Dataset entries

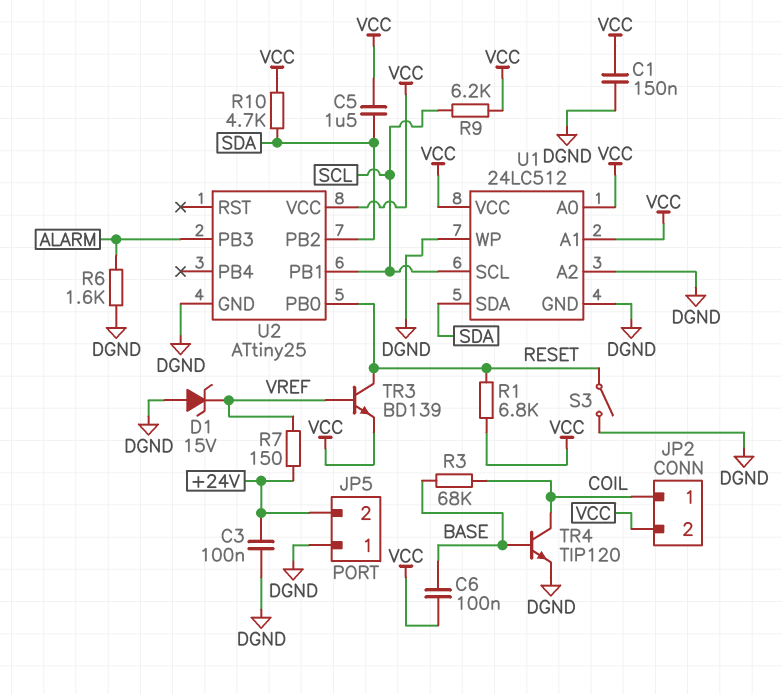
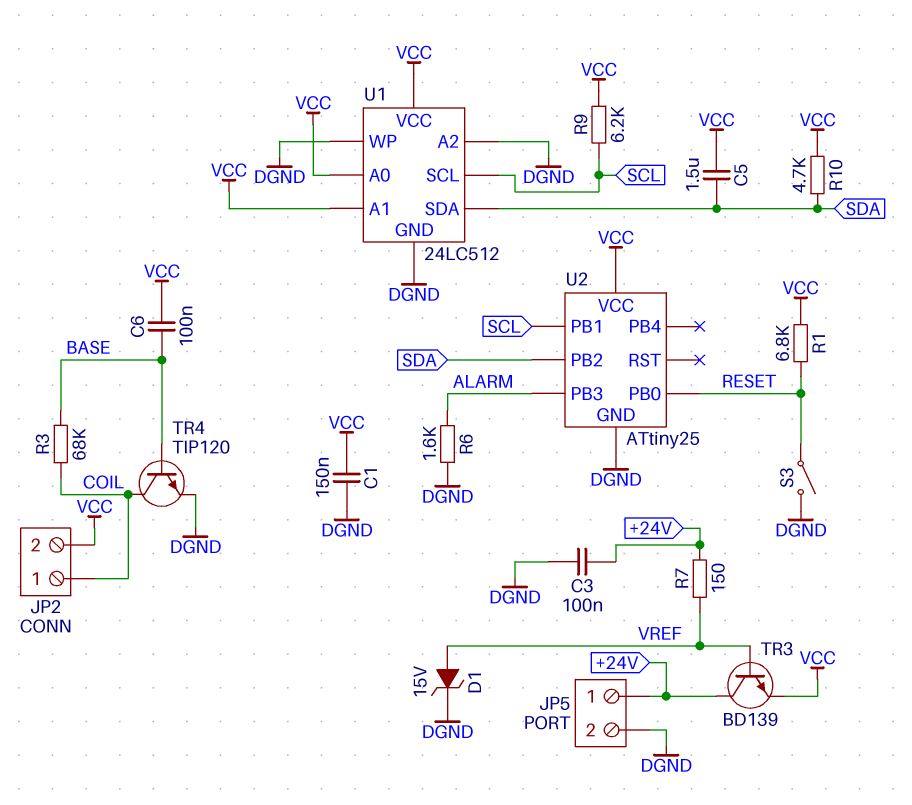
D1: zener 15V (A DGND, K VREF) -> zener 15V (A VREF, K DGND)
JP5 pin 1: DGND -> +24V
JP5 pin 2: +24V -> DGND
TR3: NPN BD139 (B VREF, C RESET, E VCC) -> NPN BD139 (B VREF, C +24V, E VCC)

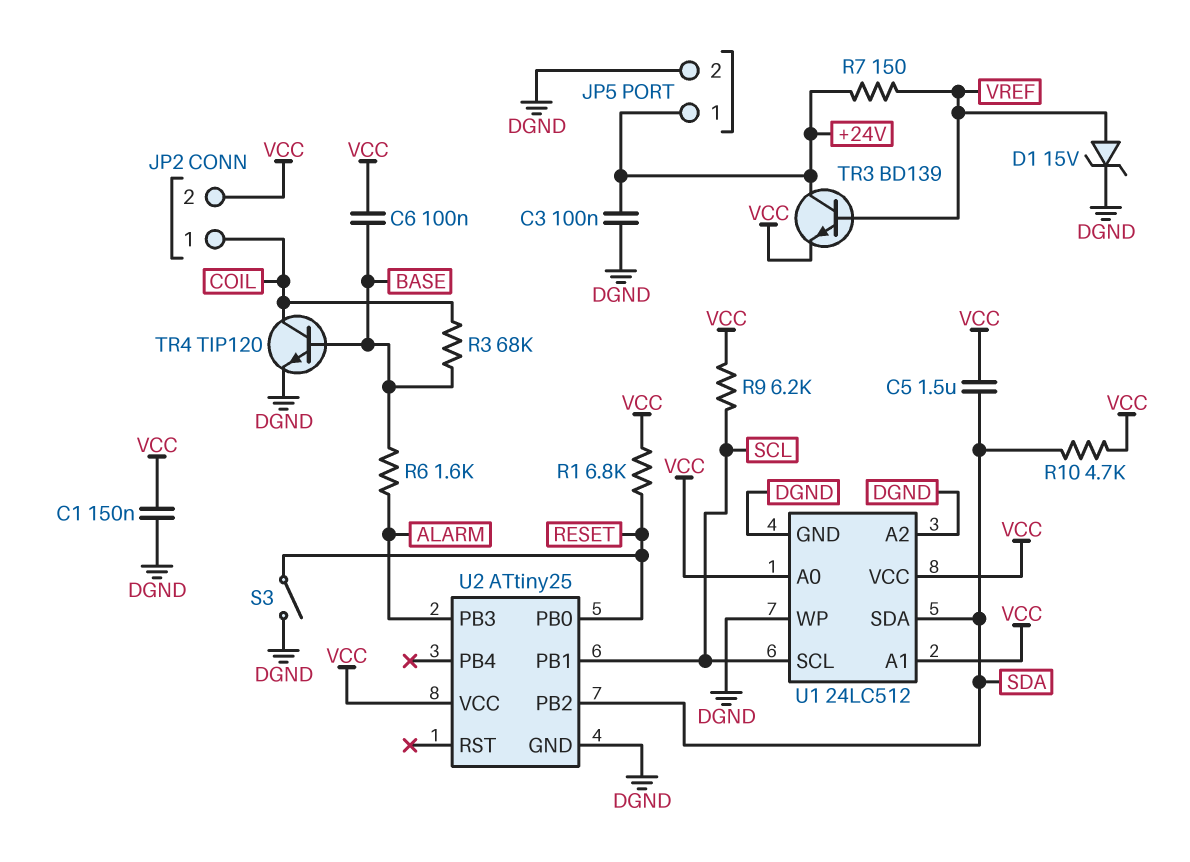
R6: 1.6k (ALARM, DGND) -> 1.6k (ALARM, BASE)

▶ _WHAT YOU WILL DO_
Look through the records for the word "VREF". Every line that has it should be copied.

▶ _RESPONSE_
D1: zener 15V (A DGND, K VREF) -> zener 15V (A VREF, K DGND)
TR3: NPN BD139 (B VREF, C RESET, E VCC) -> NPN BD139 (B VREF, C +24V, E VCC)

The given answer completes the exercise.